* SOURCE MATERIAL:
-----

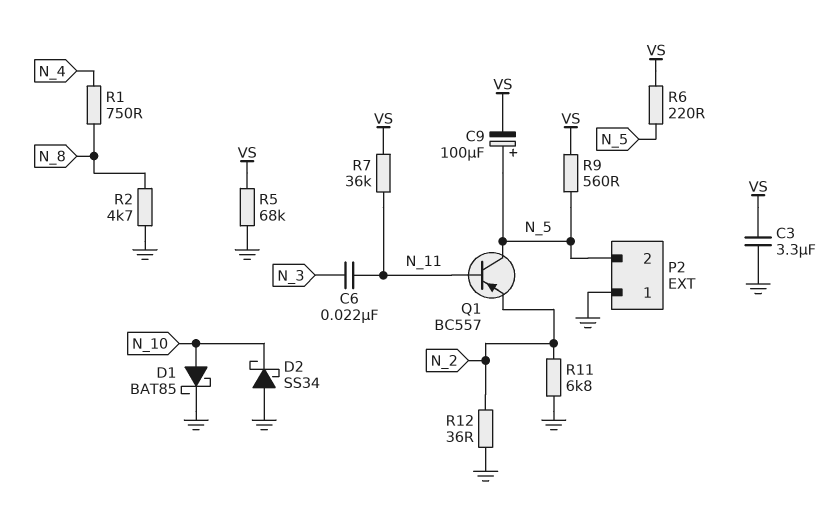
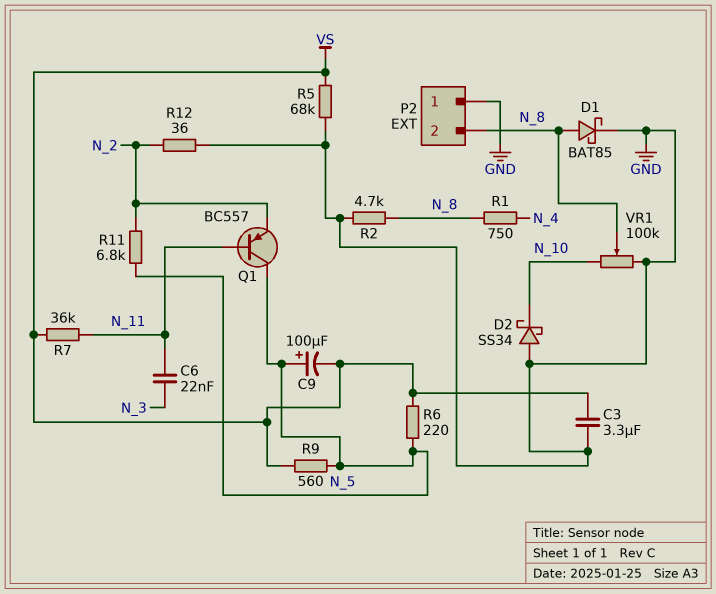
D1: schottky BAT85 (A N_10, K GND) -> schottky BAT85 (A N_8, K GND)
P2 pin 2: N_5 -> N_8
R11: 6.8k (GND, N_2) -> 6.8k (N_2, N_5)
VR1: none -> 100k (GND, N_10, wiper N_8)

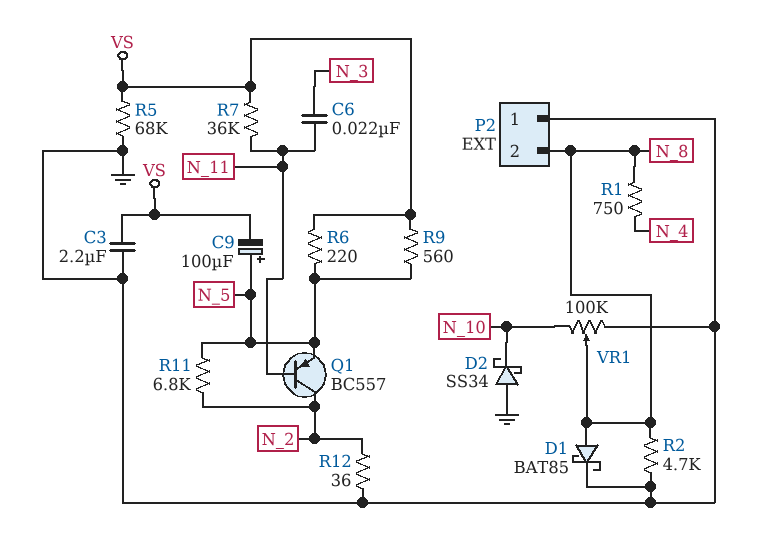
C3: 3.3uF (GND, VS) -> 2.2uF (GND, VS)
Q1: PNP BC557 (B N_11, C N_5, E N_2) -> PNP BC557 (B N_11, C N_2, E N_5)

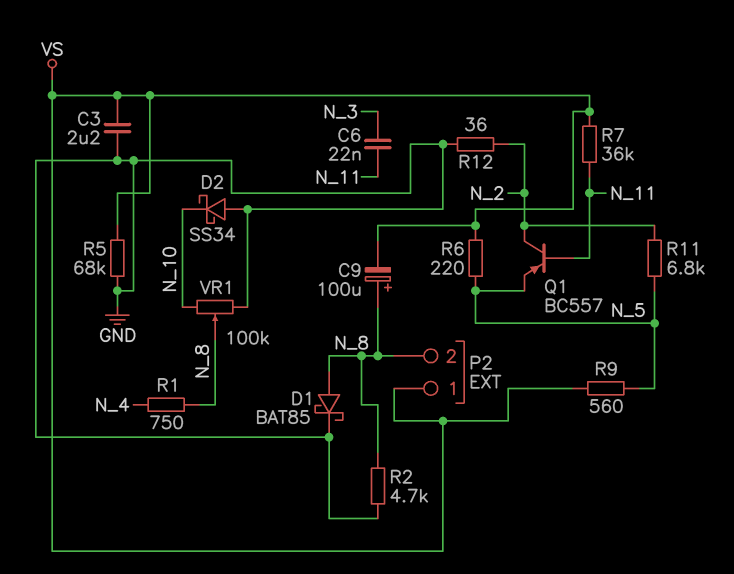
C9: 100uF (plus N_5, minus VS) -> 100uF (plus N_8, minus VS)
P2 pin 1: GND -> VS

-----

* ASSIGNMENT: Please restate the entries word for word. Skip the pictures.

* RESPONSE TO THIS EXERCISE:
D1: schottky BAT85 (A N_10, K GND) -> schottky BAT85 (A N_8, K GND)
P2 pin 2: N_5 -> N_8
R11: 6.8k (GND, N_2) -> 6.8k (N_2, N_5)
VR1: none -> 100k (GND, N_10, wiper N_8)

C3: 3.3uF (GND, VS) -> 2.2uF (GND, VS)
Q1: PNP BC557 (B N_11, C N_5, E N_2) -> PNP BC557 (B N_11, C N_2, E N_5)

C9: 100uF (plus N_5, minus VS) -> 100uF (plus N_8, minus VS)
P2 pin 1: GND -> VS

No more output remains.